* TO DO *
Once you find the line containing "DIGITS2 pin CLK: 6 -> RX", please retype it and every line after it to the end of the entries, exactly and with nothing added.

* SUPPLIED INFORMATION *
########################################

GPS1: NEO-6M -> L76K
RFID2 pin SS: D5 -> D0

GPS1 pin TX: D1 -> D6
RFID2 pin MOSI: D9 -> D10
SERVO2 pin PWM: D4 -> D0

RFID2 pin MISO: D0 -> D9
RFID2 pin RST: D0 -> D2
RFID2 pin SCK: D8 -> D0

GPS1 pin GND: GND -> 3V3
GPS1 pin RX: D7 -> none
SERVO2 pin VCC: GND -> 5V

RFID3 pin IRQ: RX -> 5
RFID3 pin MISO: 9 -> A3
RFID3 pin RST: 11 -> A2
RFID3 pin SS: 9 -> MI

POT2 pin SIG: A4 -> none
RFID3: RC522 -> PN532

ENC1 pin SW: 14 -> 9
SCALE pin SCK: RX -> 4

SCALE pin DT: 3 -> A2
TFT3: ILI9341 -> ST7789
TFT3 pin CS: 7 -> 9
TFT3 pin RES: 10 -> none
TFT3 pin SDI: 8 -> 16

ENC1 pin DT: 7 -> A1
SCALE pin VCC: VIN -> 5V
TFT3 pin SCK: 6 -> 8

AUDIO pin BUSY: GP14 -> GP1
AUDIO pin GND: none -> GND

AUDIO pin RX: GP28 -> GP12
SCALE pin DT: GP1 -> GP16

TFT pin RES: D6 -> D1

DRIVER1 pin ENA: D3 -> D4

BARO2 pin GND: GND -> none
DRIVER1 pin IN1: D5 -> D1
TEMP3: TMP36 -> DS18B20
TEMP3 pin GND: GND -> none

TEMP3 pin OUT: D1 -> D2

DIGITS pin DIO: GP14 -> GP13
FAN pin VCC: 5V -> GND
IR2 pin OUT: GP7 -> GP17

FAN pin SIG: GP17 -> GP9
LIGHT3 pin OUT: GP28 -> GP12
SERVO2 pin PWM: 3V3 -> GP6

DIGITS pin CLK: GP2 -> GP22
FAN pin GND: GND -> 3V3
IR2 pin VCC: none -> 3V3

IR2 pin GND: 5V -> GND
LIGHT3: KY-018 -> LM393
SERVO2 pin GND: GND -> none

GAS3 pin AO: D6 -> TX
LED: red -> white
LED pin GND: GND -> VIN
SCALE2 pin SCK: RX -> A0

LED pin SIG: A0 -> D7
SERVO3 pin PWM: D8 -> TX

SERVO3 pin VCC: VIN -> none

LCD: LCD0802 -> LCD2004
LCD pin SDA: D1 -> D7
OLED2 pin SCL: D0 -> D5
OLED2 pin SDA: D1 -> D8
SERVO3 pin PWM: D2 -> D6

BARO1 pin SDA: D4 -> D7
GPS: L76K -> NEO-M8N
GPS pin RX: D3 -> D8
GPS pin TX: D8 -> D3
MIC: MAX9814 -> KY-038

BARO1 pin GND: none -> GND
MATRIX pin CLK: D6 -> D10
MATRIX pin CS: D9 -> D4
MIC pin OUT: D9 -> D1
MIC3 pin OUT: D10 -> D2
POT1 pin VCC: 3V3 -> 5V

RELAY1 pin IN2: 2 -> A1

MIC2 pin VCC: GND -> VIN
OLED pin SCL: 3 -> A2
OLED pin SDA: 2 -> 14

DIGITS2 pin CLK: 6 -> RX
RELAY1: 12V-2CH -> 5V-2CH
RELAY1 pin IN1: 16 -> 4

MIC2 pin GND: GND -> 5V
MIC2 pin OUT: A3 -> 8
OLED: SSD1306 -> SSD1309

########################################

* TASK ANSWER *
DIGITS2 pin CLK: 6 -> RX
RELAY1: 12V-2CH -> 5V-2CH
RELAY1 pin IN1: 16 -> 4

MIC2 pin GND: GND -> 5V
MIC2 pin OUT: A3 -> 8
OLED: SSD1306 -> SSD1309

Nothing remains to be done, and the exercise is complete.